■ Extracted information:
____________________
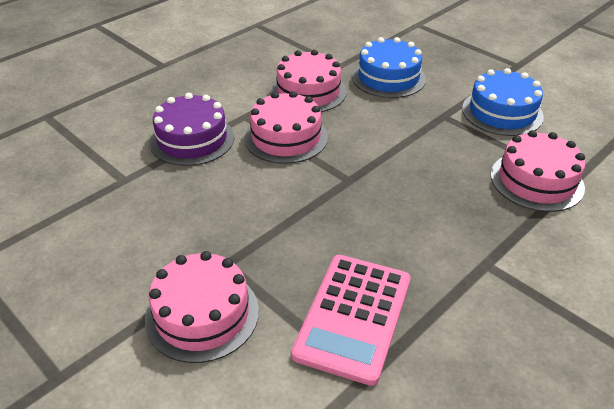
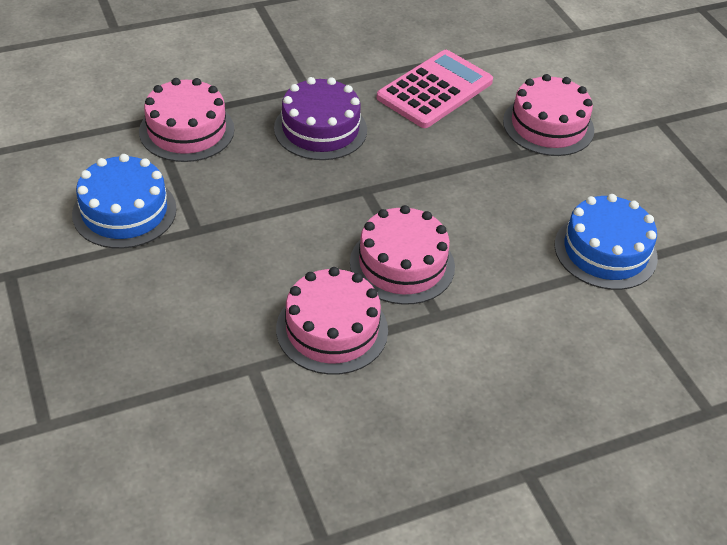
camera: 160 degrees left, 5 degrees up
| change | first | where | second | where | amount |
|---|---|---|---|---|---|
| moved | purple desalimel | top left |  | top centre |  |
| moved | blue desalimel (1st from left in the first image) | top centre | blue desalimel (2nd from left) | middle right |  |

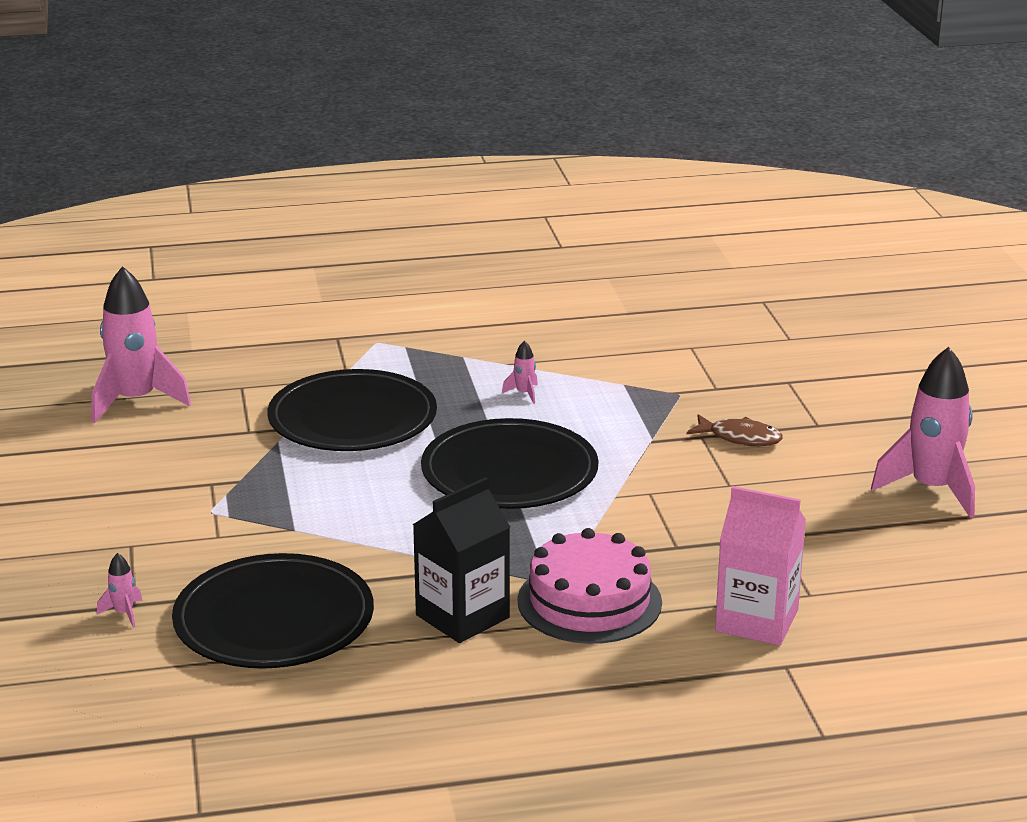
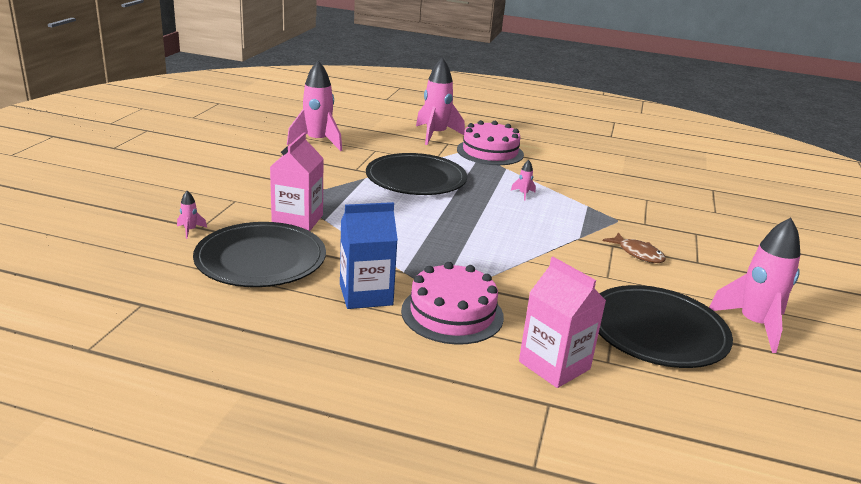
camera: 25 degrees right, 0 degrees up
| change | first | where | second | where | amount |
|---|---|---|---|---|---|
| added |  |  | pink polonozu (1st from left) | centre |  |
| recoloured | black polonozu | bottom centre | blue polonozu | centre |  |
| added |  |  | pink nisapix (3rd from left) | top centre |  |
| added |  |  | pink desalimel (2nd from left) | top centre |  |
| moved | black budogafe (3rd from left) | centre |  | bottom right |  |

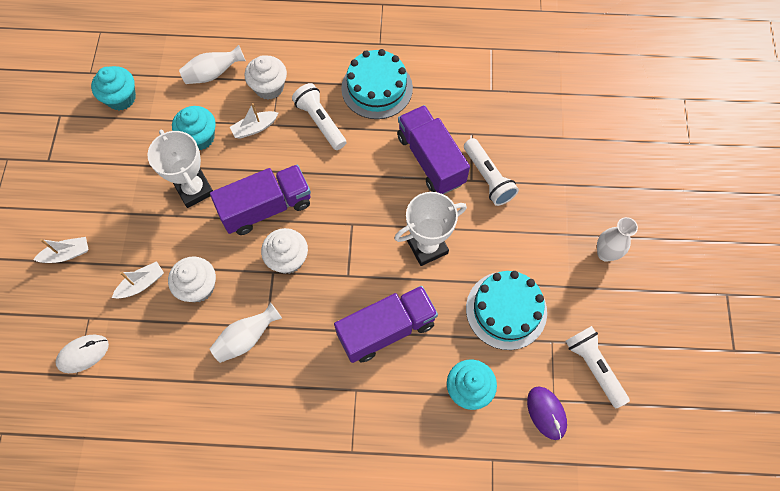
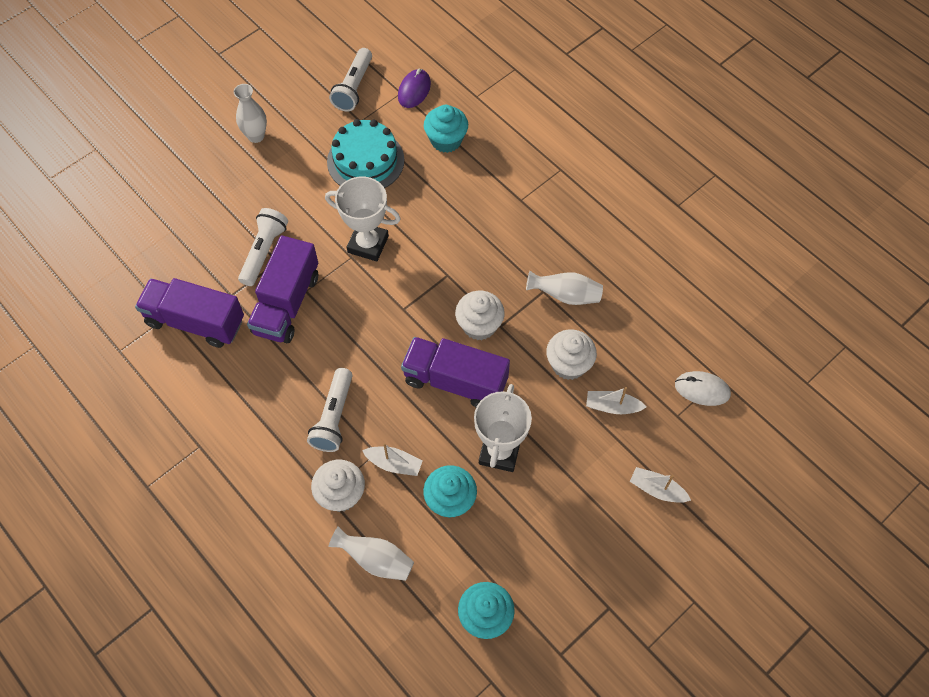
camera: 135 degrees left, 5 degrees down
| change | first | where | second | where | amount |
|---|---|---|---|---|---|
| moved | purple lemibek (2nd from left in the first image) | centre | purple lemibek (1st from left) | middle left |  |
| removed | turquoise desalimel (1st from left) | top centre |  |  |  |

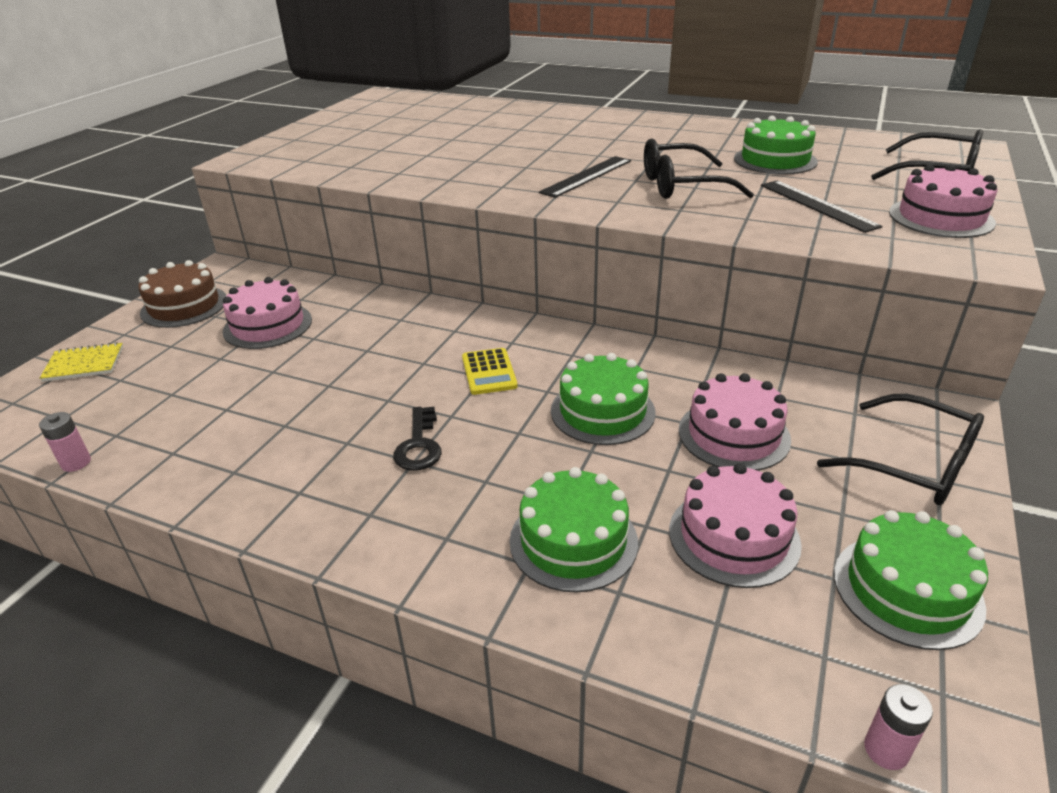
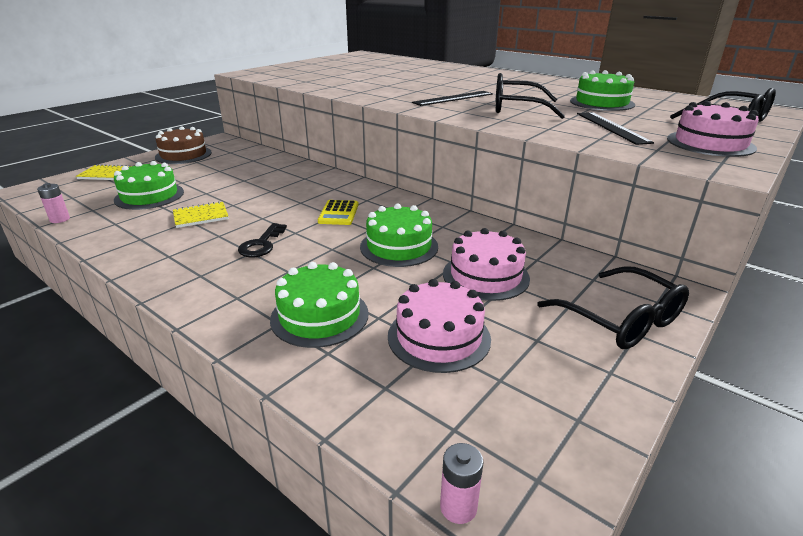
camera: 15 degrees right, 5 degrees down
| change | first | where | second | where | amount |
|---|---|---|---|---|---|
| moved | green desalimel (4th from left in the first image) | bottom right | green desalimel (1st from left) | middle left |  |
| added |  |  | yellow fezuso (2nd from left) | middle left |  |
| removed | pink desalimel (1st from left) | middle left |  |  |  |

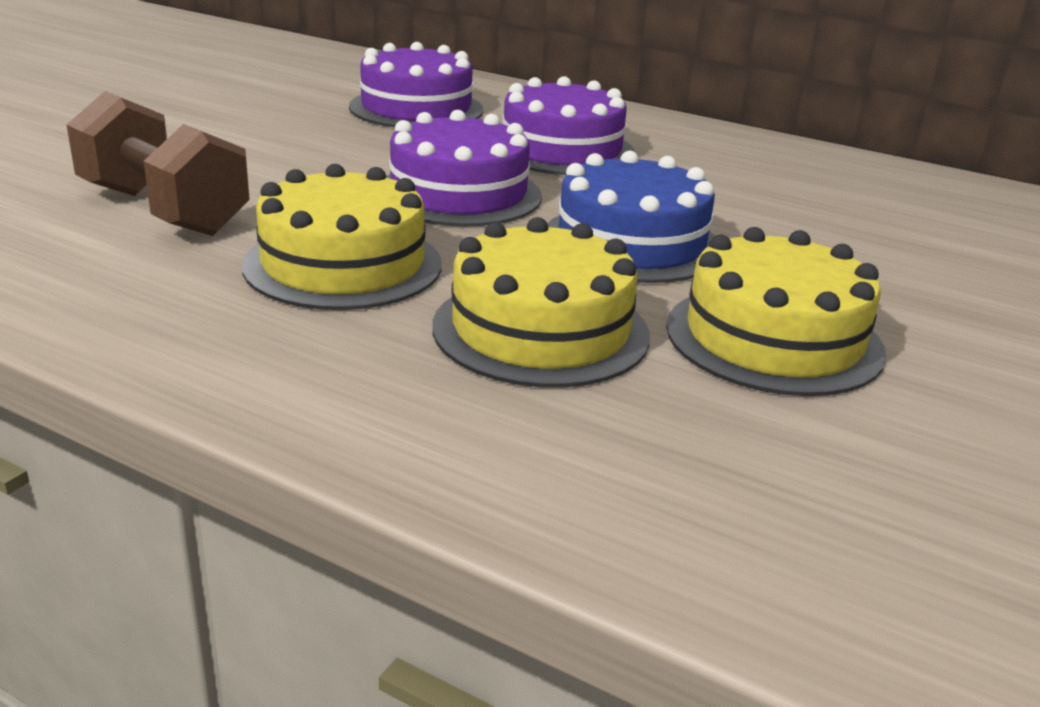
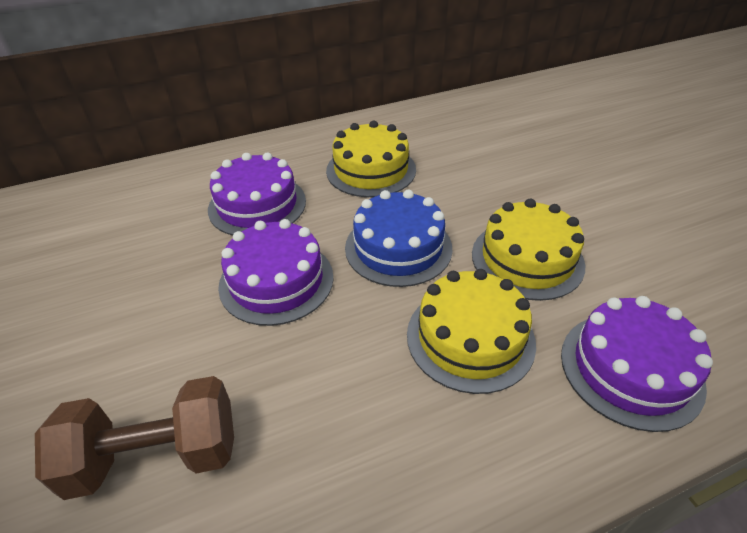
camera: 50 degrees left, 15 degrees up
| change | first | where | second | where | amount |
|---|---|---|---|---|---|
| moved | yellow desalimel (1st from left) | middle left |  | top centre |  |
| moved | purple desalimel (1st from left in the first image) | top centre | purple desalimel (3rd from left) | bottom right |  |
____________________
■ Prompt:
Without including any pictures, reproduce the data exactly.

■ Completed exercise:
camera: 160 degrees left, 5 degrees up
| change | first | where | second | where | amount |
|---|---|---|---|---|---|
| moved | purple desalimel | top left |  | top centre |  |
| moved | blue desalimel (1st from left in the first image) | top centre | blue desalimel (2nd from left) | middle right |  |

camera: 25 degrees right, 0 degrees up
| change | first | where | second | where | amount |
|---|---|---|---|---|---|
| added |  |  | pink polonozu (1st from left) | centre |  |
| recoloured | black polonozu | bottom centre | blue polonozu | centre |  |
| added |  |  | pink nisapix (3rd from left) | top centre |  |
| added |  |  | pink desalimel (2nd from left) | top centre |  |
| moved | black budogafe (3rd from left) | centre |  | bottom right |  |

camera: 135 degrees left, 5 degrees down
| change | first | where | second | where | amount |
|---|---|---|---|---|---|
| moved | purple lemibek (2nd from left in the first image) | centre | purple lemibek (1st from left) | middle left |  |
| removed | turquoise desalimel (1st from left) | top centre |  |  |  |

camera: 15 degrees right, 5 degrees down
| change | first | where | second | where | amount |
|---|---|---|---|---|---|
| moved | green desalimel (4th from left in the first image) | bottom right | green desalimel (1st from left) | middle left |  |
| added |  |  | yellow fezuso (2nd from left) | middle left |  |
| removed | pink desalimel (1st from left) | middle left |  |  |  |

camera: 50 degrees left, 15 degrees up
| change | first | where | second | where | amount |
|---|---|---|---|---|---|
| moved | yellow desalimel (1st from left) | middle left |  | top centre |  |
| moved | purple desalimel (1st from left in the first image) | top centre | purple desalimel (3rd from left) | bottom right |  |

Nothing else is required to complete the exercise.